--- DATA IN THIS EXERCISE Enclosed Below ---

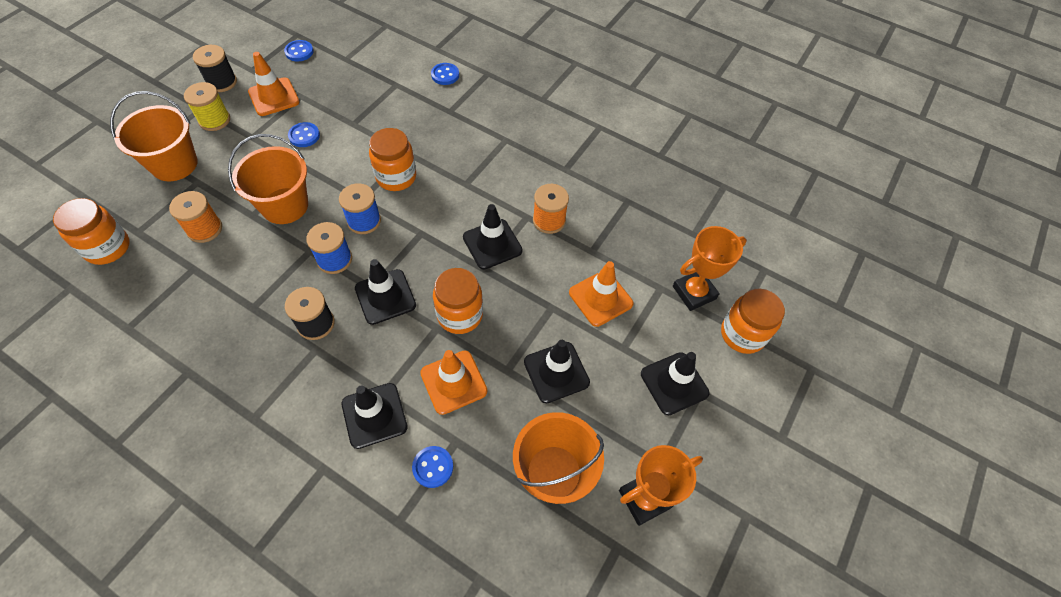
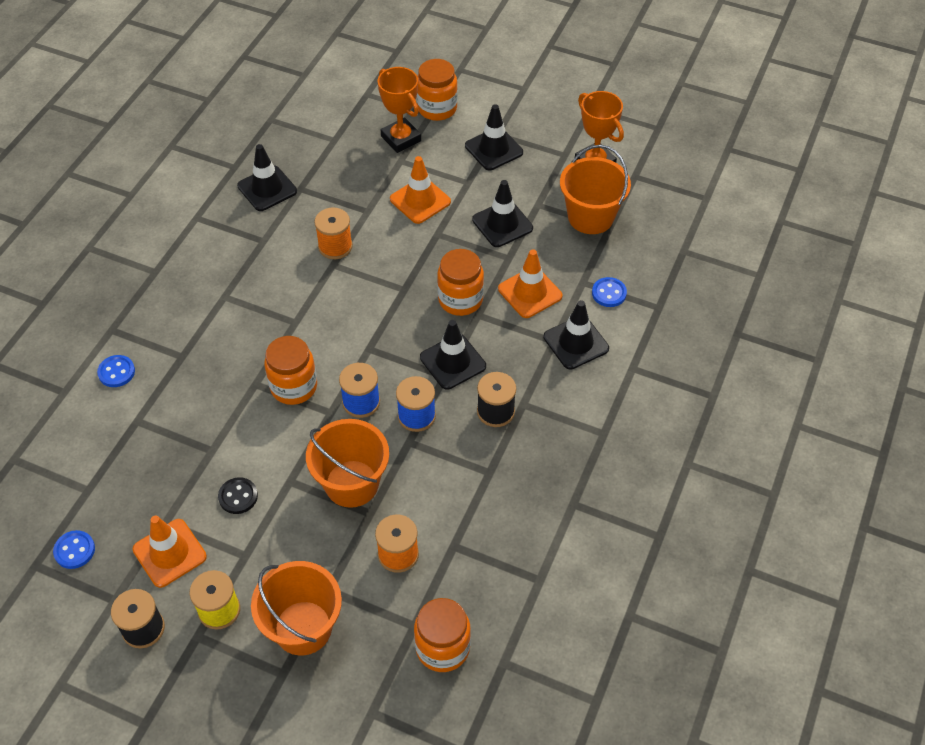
camera: 95 degrees left, 5 degrees down
(304, 136) = (238, 496): blue button -> black button
(492, 244) = (372, 287): black traffic cone -> black traffic cone (267, 189)

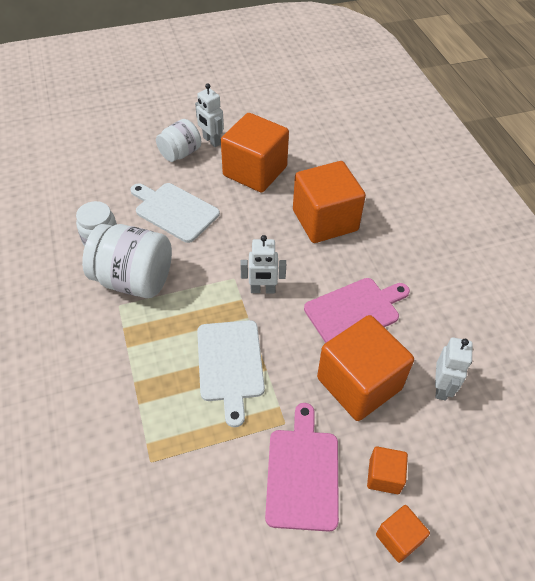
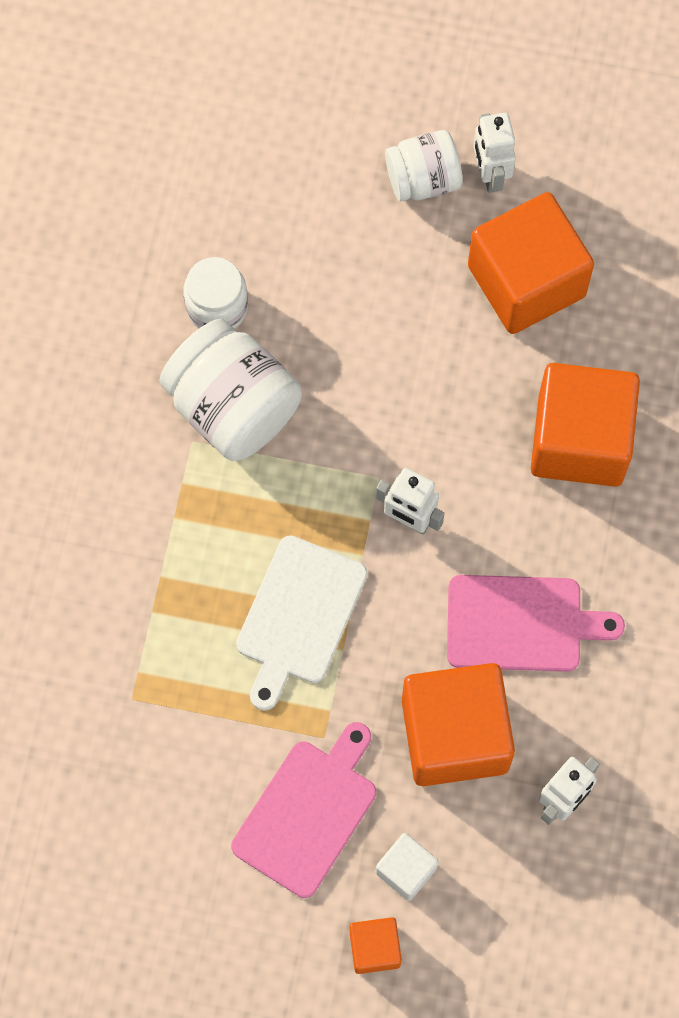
camera: 30 degrees right, 20 degrees up
(174, 211) = (353, 303): white cutting board -> none
(384, 476) = (406, 870): orange cube -> white cube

--- End of Enclosed DATA IN THIS EXERCISE ---

EXERCISE BRIEF
Copy out the entries above in full and exactly, skipping every picture.

SOLUTION FOR THIS EXERCISE
camera: 95 degrees left, 5 degrees down
(304, 136) = (238, 496): blue button -> black button
(492, 244) = (372, 287): black traffic cone -> black traffic cone (267, 189)

camera: 30 degrees right, 20 degrees up
(174, 211) = (353, 303): white cutting board -> none
(384, 476) = (406, 870): orange cube -> white cube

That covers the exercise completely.